STUDY MATERIAL:
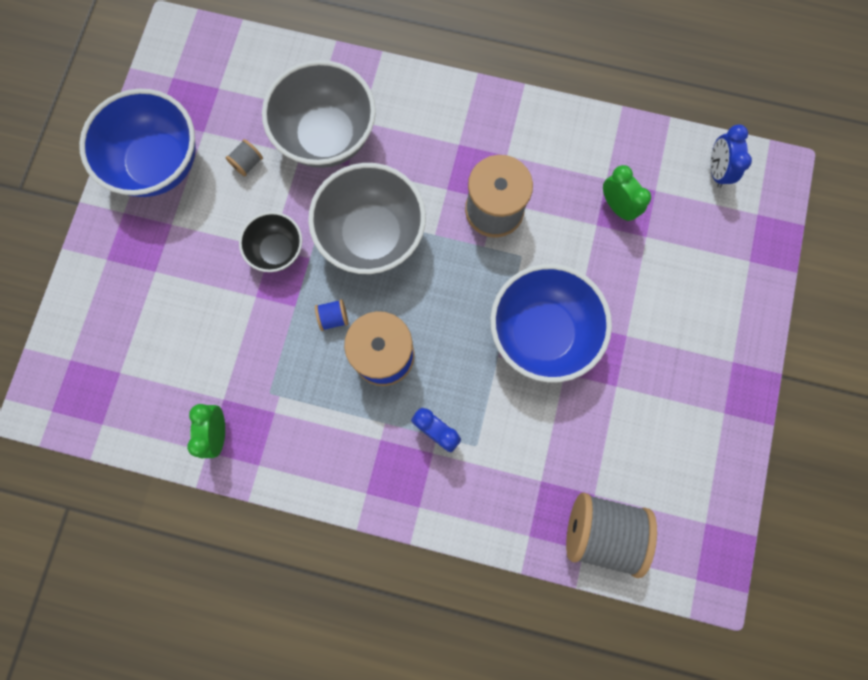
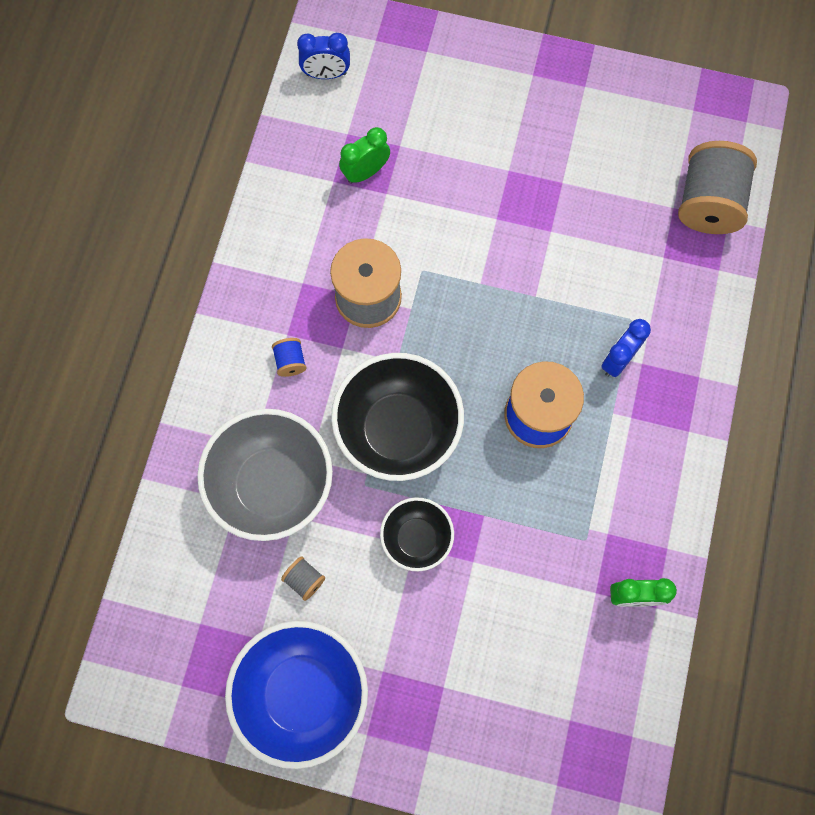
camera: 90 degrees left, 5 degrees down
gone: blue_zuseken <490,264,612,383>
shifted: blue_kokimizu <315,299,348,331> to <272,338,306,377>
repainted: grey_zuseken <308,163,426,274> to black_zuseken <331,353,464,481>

---

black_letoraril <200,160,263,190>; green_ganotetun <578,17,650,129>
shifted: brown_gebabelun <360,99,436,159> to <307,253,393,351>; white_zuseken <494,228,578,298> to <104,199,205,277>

---

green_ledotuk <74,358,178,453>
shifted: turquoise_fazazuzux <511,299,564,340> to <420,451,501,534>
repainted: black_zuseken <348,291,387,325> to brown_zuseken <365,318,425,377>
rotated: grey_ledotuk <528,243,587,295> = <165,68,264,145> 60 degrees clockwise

YOUR INSTRUCTIONS: Here the job is to set down exactly the lines of the material above that fall between the one with "black_letoraril <200,160,263,190>; green_ganotetun" and the one with "shifted: brown_gebabelun <360,99,436,159>", inclusive, and nothing beyond them.

EXERCISE OUTPUT:
black_letoraril <200,160,263,190>; green_ganotetun <578,17,650,129>
shifted: brown_gebabelun <360,99,436,159> to <307,253,393,351>; white_zuseken <494,228,578,298> to <104,199,205,277>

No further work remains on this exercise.